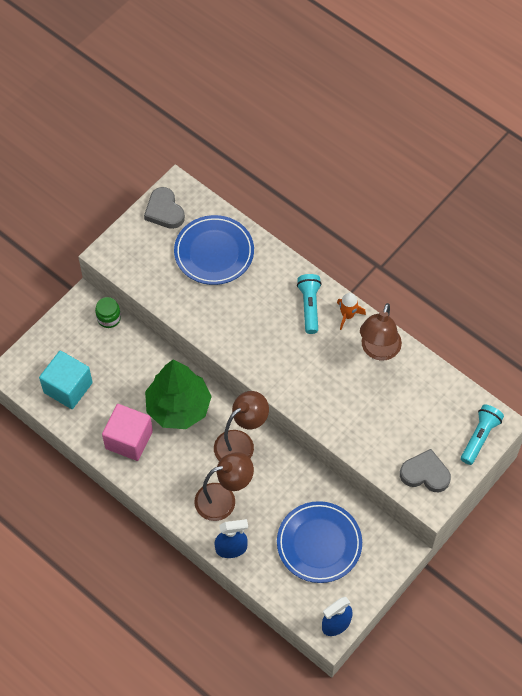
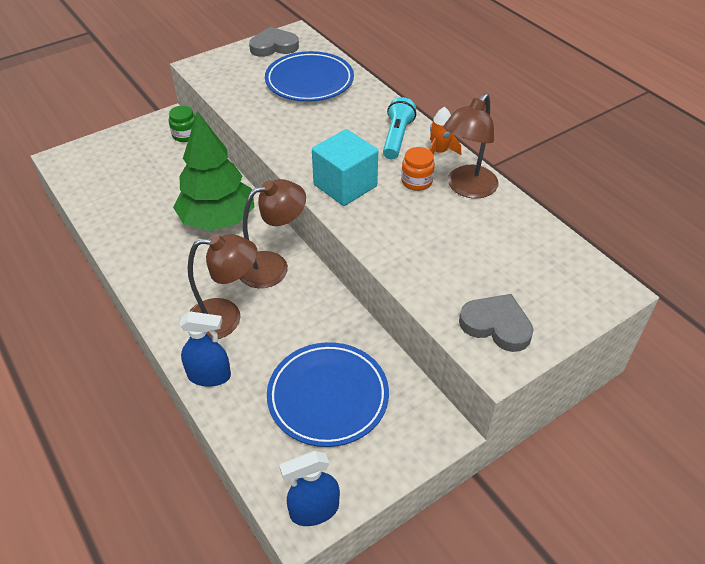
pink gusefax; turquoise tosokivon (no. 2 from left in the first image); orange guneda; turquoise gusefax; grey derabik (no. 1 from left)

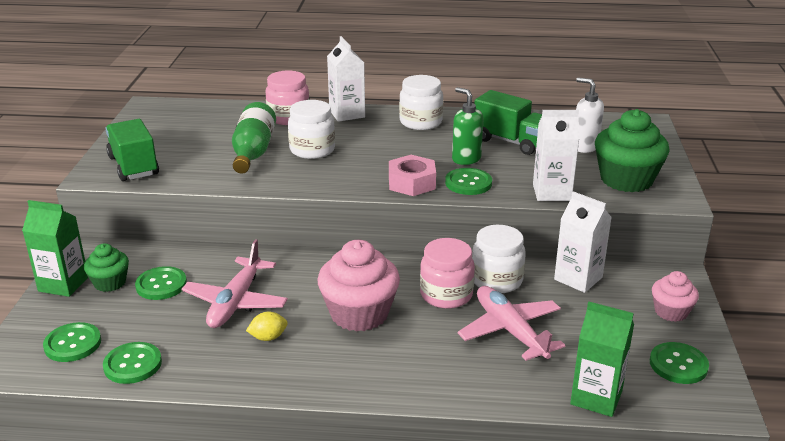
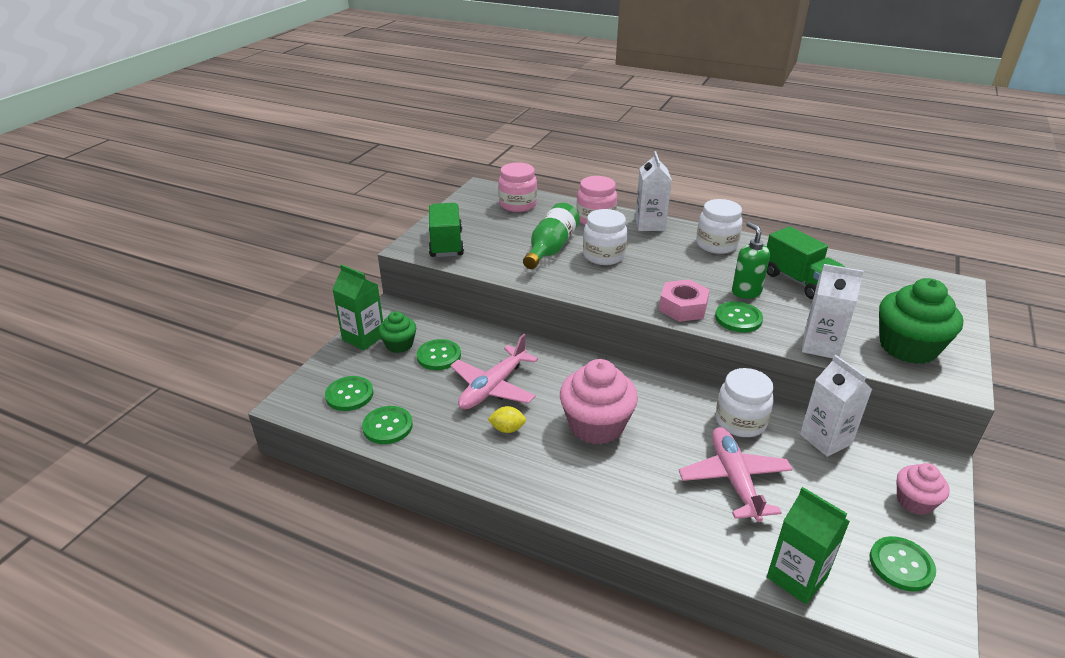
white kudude; pink guneda (no. 1 from left)

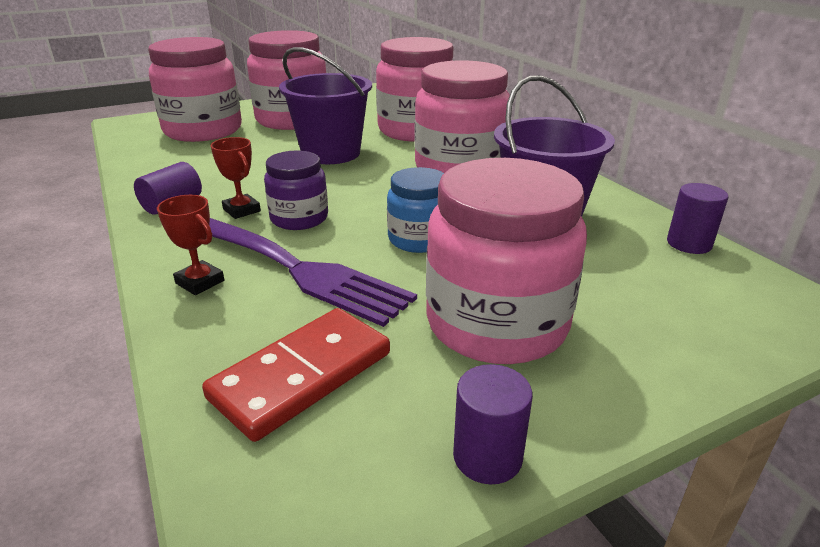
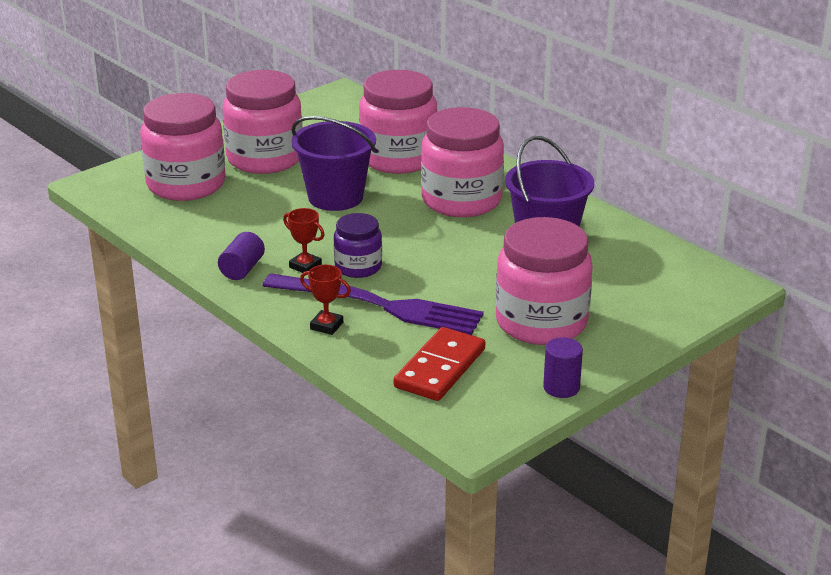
blue guneda; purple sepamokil (no. 3 from left in the first image)

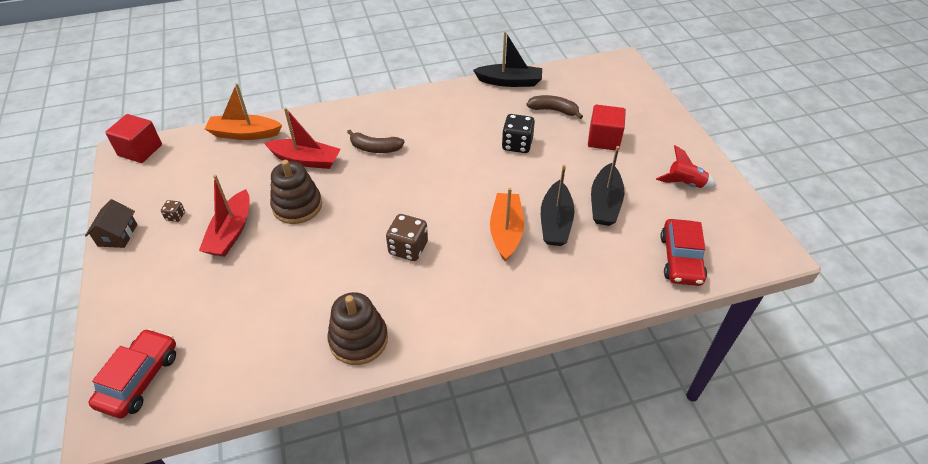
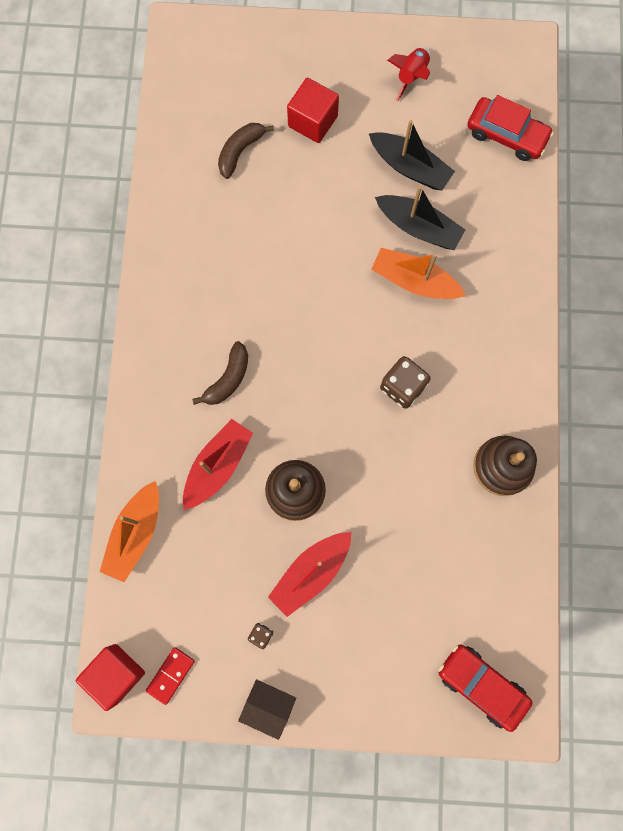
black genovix (no. 1 from left in the first image); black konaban; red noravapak; red genovix (no. 2 from left)

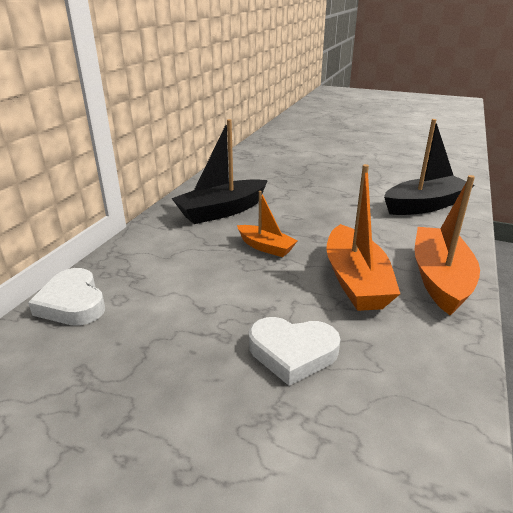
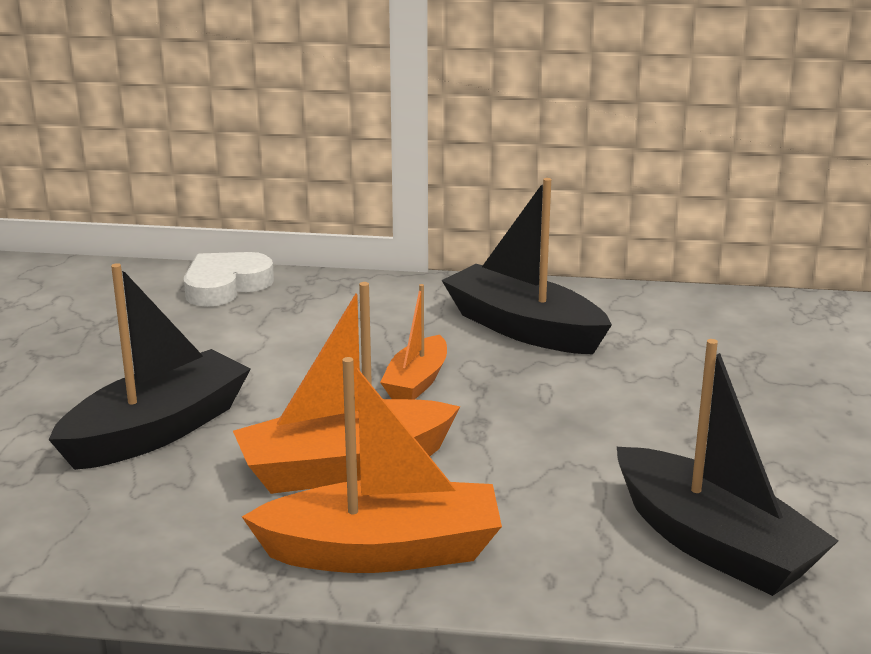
black genovix (no. 1 from left)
□ □ □ □ □ □ □
TASK TO CARRY OUT: From the first line to the last, give the data again exactly, but without pictures.

RESPONSE AREA:
pink gusefax; turquoise tosokivon (no. 2 from left in the first image); orange guneda; turquoise gusefax; grey derabik (no. 1 from left)

white kudude; pink guneda (no. 1 from left)

blue guneda; purple sepamokil (no. 3 from left in the first image)

black genovix (no. 1 from left in the first image); black konaban; red noravapak; red genovix (no. 2 from left)

black genovix (no. 1 from left)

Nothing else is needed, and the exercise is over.